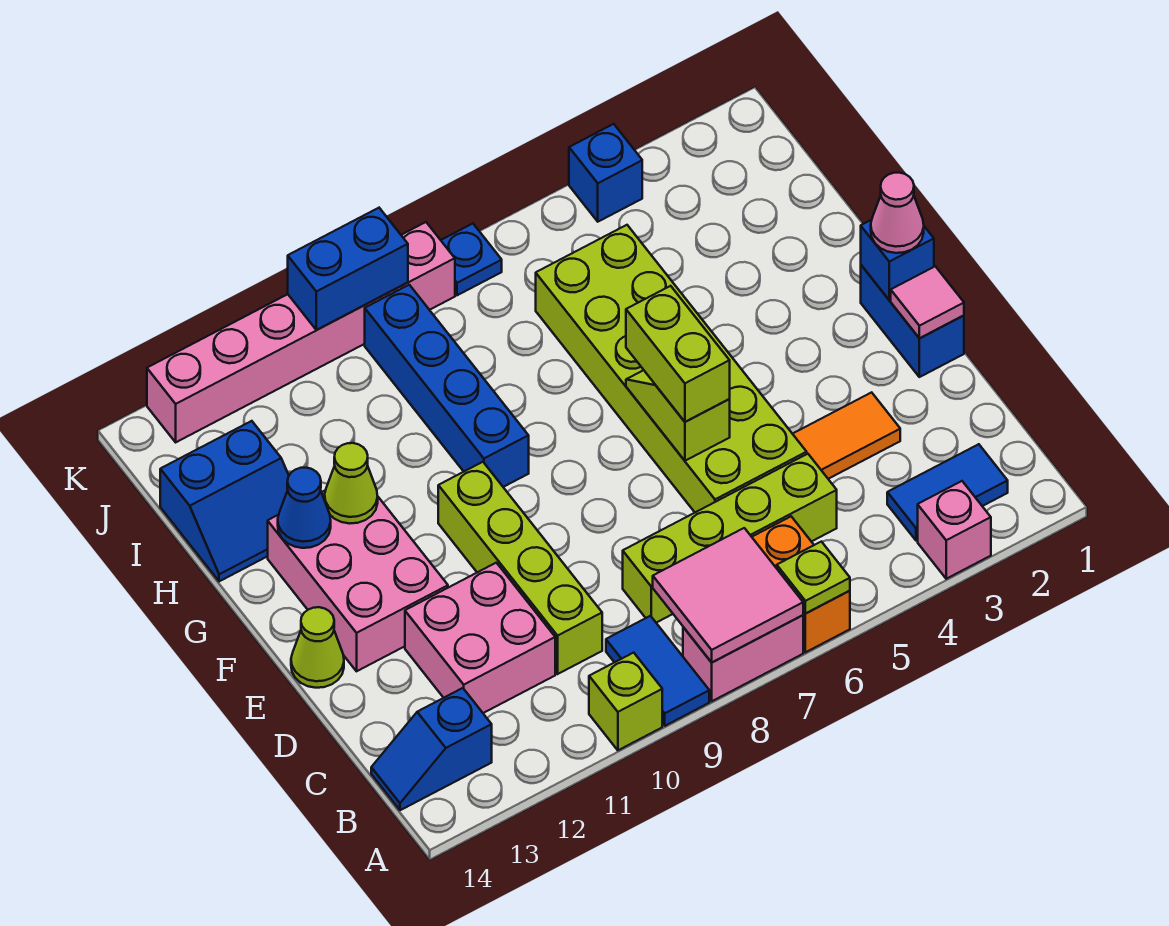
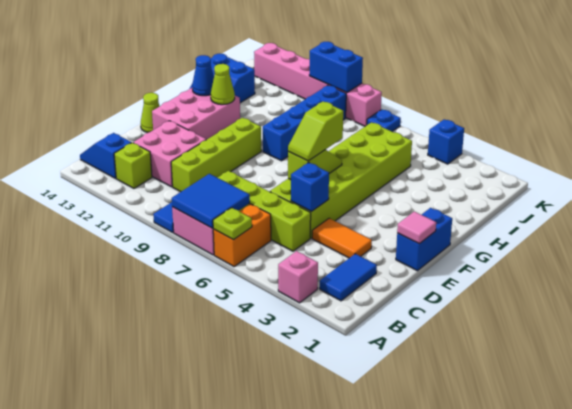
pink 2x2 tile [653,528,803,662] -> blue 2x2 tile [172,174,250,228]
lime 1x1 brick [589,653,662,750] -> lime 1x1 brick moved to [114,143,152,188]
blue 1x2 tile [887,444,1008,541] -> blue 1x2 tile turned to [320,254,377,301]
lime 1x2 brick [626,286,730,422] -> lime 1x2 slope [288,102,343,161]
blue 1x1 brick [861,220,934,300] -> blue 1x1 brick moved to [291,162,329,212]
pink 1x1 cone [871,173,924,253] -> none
= = = = =
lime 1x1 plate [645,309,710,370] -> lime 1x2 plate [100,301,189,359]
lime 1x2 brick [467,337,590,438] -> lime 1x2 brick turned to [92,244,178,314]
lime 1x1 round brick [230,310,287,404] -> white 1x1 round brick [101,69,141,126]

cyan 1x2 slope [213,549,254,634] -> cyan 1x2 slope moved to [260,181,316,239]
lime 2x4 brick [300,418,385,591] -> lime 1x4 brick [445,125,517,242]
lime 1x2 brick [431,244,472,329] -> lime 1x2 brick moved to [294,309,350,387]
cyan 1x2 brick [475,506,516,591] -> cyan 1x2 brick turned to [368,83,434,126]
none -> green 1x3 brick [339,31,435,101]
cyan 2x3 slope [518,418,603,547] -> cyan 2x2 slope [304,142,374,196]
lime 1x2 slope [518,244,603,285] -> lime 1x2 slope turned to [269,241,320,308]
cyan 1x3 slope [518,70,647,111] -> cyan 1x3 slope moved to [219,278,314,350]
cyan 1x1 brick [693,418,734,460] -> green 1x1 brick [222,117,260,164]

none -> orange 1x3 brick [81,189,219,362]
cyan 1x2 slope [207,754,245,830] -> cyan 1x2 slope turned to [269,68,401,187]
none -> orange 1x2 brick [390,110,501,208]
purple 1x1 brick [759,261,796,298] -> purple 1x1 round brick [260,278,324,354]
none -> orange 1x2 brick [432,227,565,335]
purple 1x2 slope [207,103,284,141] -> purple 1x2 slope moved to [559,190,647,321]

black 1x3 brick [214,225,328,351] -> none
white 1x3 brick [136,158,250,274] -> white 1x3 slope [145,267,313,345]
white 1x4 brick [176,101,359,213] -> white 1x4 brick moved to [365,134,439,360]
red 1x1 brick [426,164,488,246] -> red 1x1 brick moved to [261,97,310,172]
= = = = =
WRITTEN TASK
Once you find the line with "none -> orange 1x2 brick [432,227,565,335]" above, print it and every line after it up to and including the line with "red 1x1 brick [426,164,488,246]", exactly as written and nothing else.

SOLUTION BELOW
none -> orange 1x2 brick [432,227,565,335]
purple 1x2 slope [207,103,284,141] -> purple 1x2 slope moved to [559,190,647,321]

black 1x3 brick [214,225,328,351] -> none
white 1x3 brick [136,158,250,274] -> white 1x3 slope [145,267,313,345]
white 1x4 brick [176,101,359,213] -> white 1x4 brick moved to [365,134,439,360]
red 1x1 brick [426,164,488,246] -> red 1x1 brick moved to [261,97,310,172]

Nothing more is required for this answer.